* **Your assignment**: For the entries below, repeat exactly each line starting with the one that contains "camera: 75 degrees left, 10 degrees down" and going on through the one that contains "(637, 376) = (428, 223): pink", and no others.

* **Working data**:
◆ ◆ ◆ ◆ ◆ ◆ ◆

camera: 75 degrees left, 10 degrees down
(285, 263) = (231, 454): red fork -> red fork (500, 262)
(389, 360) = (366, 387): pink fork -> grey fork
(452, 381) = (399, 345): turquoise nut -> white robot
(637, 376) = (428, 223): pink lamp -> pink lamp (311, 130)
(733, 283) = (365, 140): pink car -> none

◆ ◆ ◆ ◆ ◆ ◆ ◆

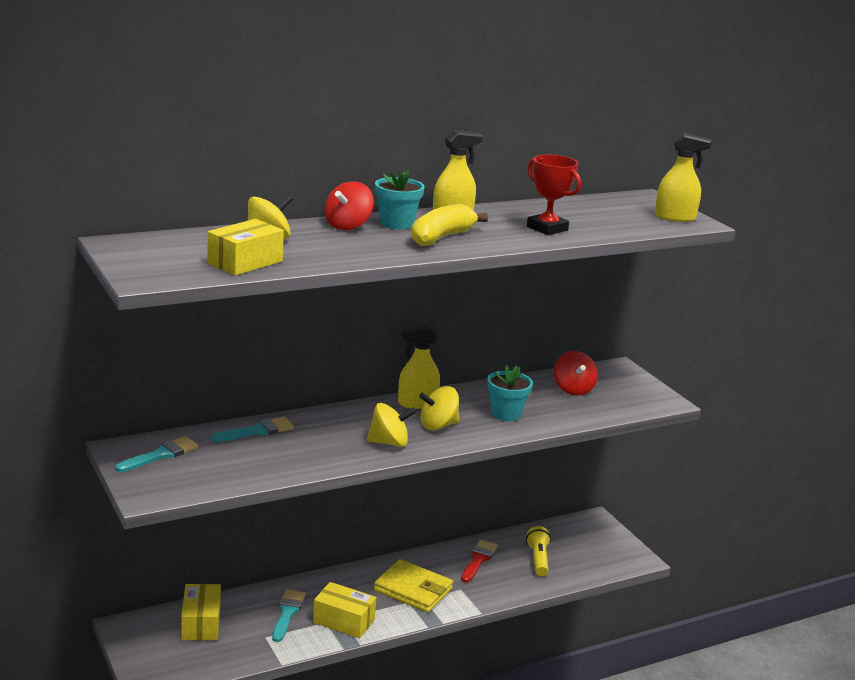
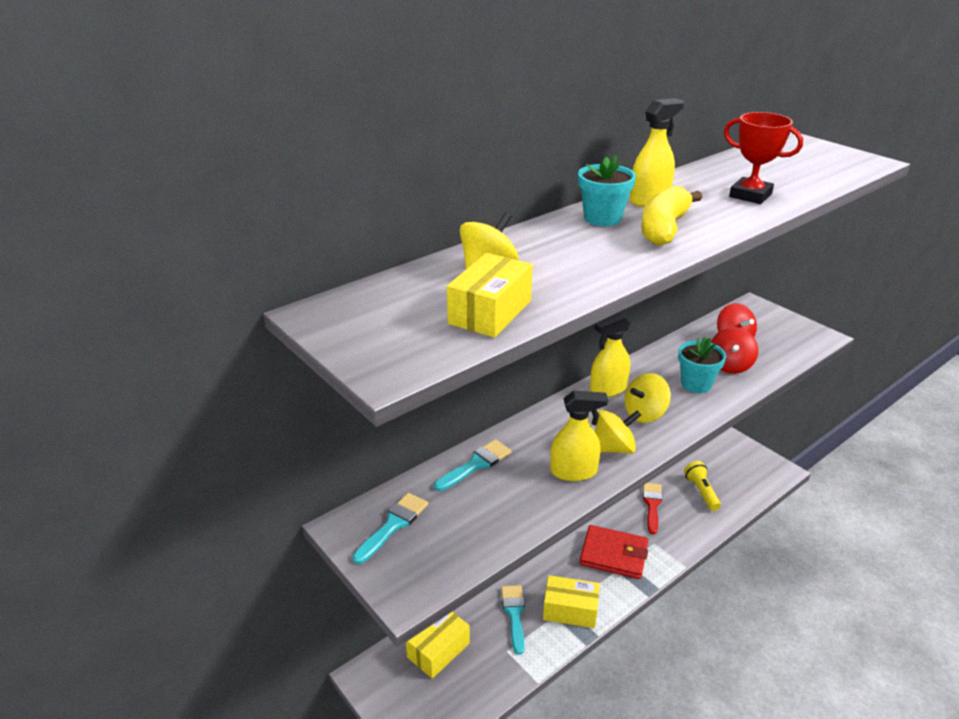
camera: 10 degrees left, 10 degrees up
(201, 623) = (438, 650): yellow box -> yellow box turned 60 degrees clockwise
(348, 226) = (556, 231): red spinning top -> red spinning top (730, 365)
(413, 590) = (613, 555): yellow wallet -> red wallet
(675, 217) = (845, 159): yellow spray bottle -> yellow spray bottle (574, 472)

◆ ◆ ◆ ◆ ◆ ◆ ◆

* **The answer**:
camera: 75 degrees left, 10 degrees down
(285, 263) = (231, 454): red fork -> red fork (500, 262)
(389, 360) = (366, 387): pink fork -> grey fork
(452, 381) = (399, 345): turquoise nut -> white robot
(637, 376) = (428, 223): pink lamp -> pink lamp (311, 130)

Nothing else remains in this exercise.